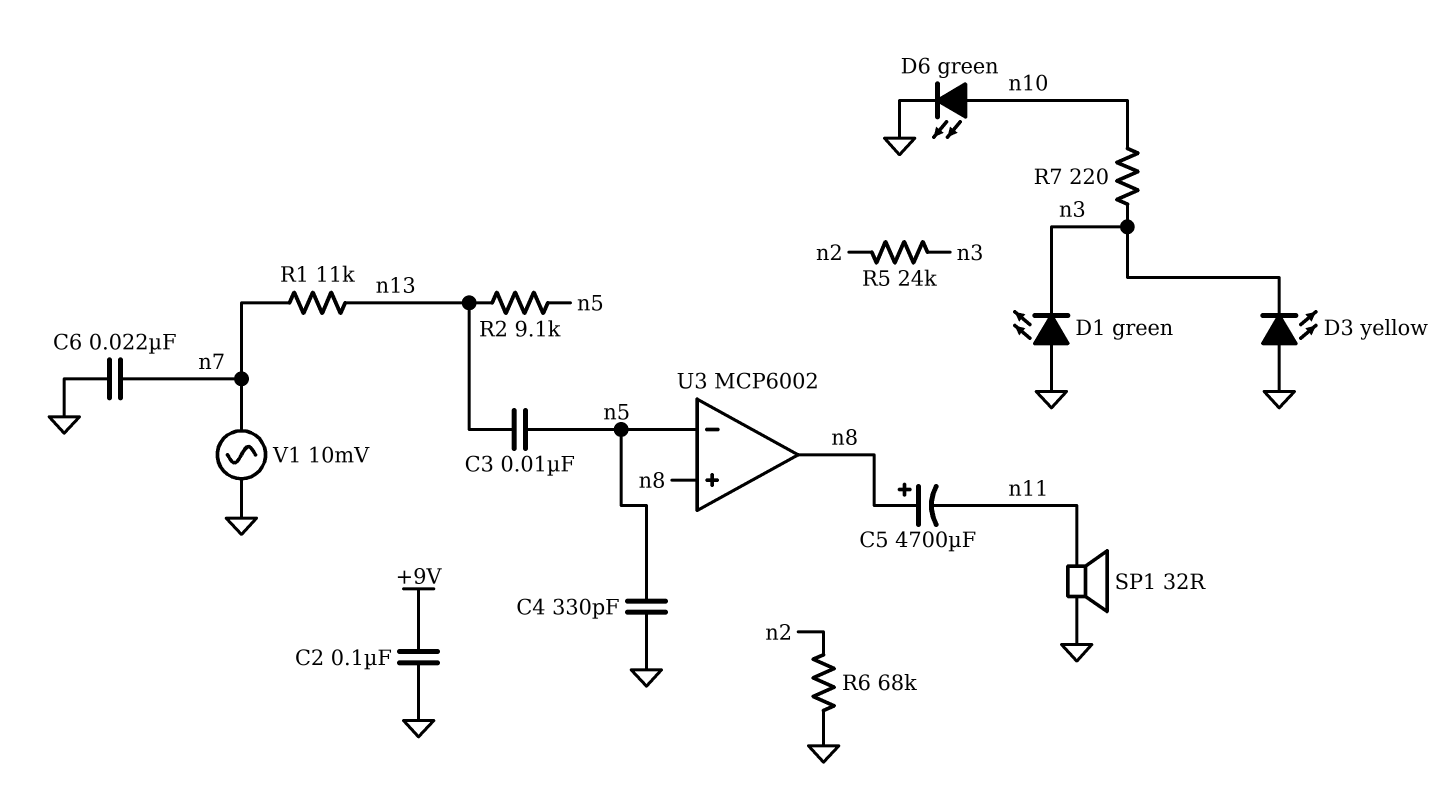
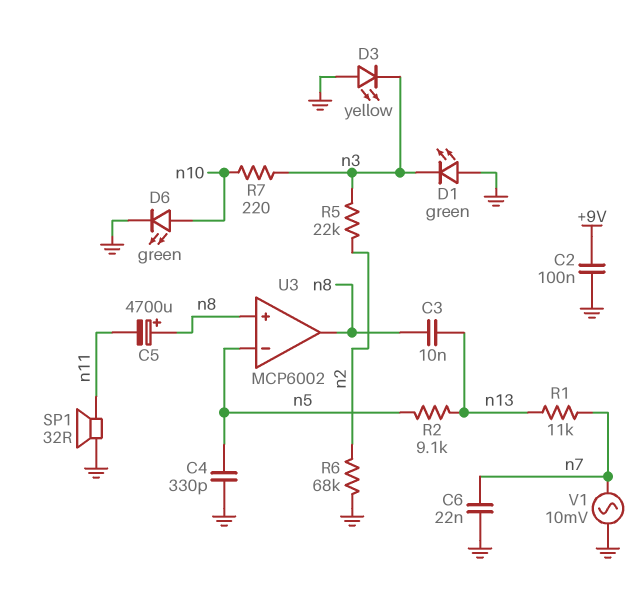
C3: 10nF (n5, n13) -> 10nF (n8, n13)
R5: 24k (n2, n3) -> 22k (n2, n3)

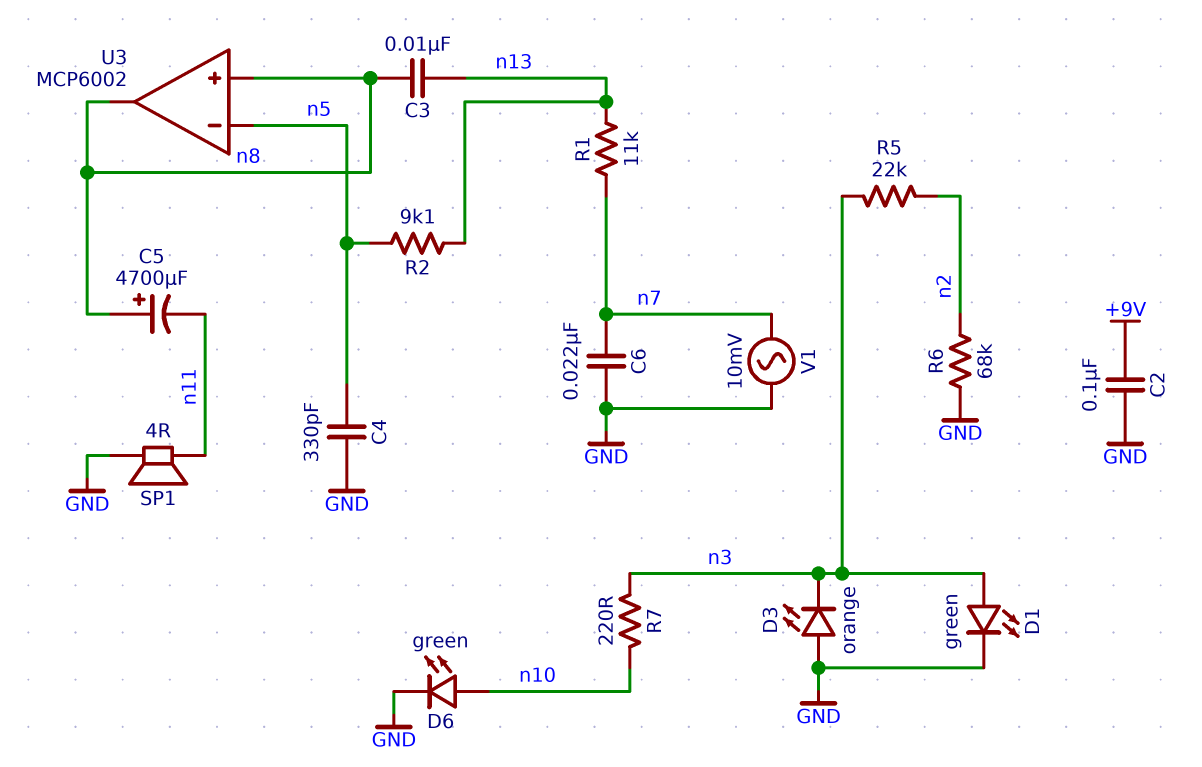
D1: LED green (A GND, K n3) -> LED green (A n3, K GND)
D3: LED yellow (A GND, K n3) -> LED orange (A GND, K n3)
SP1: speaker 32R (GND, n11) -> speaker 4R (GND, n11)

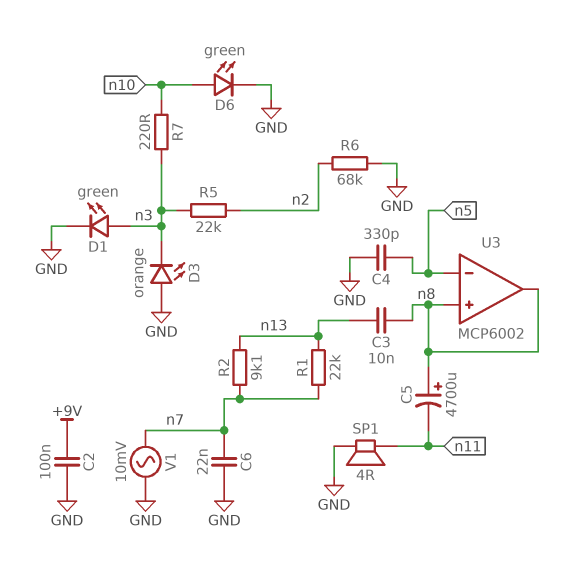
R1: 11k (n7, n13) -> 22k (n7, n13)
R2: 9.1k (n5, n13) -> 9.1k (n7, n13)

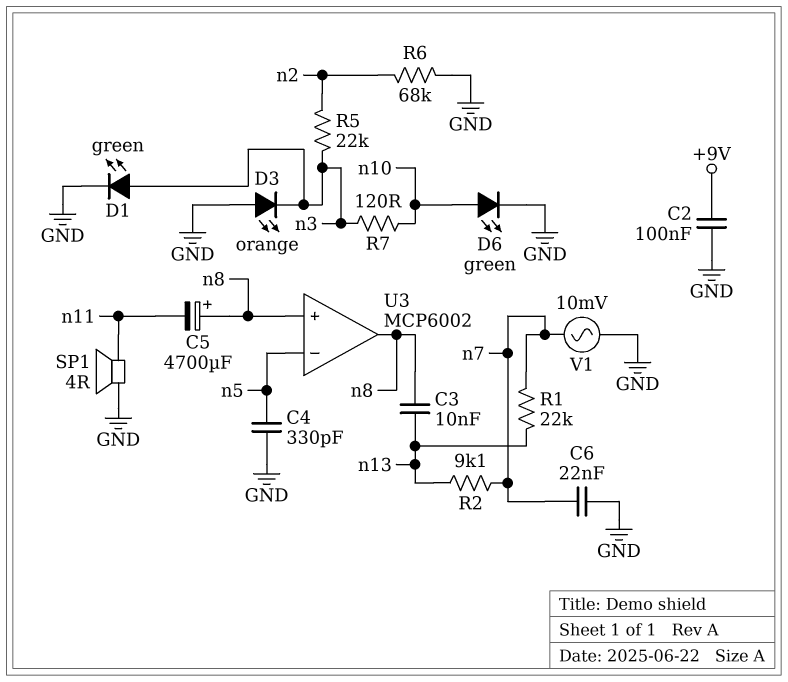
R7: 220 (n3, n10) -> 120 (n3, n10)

▬▬▬

Nothing but the lines from the line containing "D1: LED green" to the end of the records above should be repeated, exactly and with every picture omitted.

D1: LED green (A GND, K n3) -> LED green (A n3, K GND)
D3: LED yellow (A GND, K n3) -> LED orange (A GND, K n3)
SP1: speaker 32R (GND, n11) -> speaker 4R (GND, n11)

R1: 11k (n7, n13) -> 22k (n7, n13)
R2: 9.1k (n5, n13) -> 9.1k (n7, n13)

R7: 220 (n3, n10) -> 120 (n3, n10)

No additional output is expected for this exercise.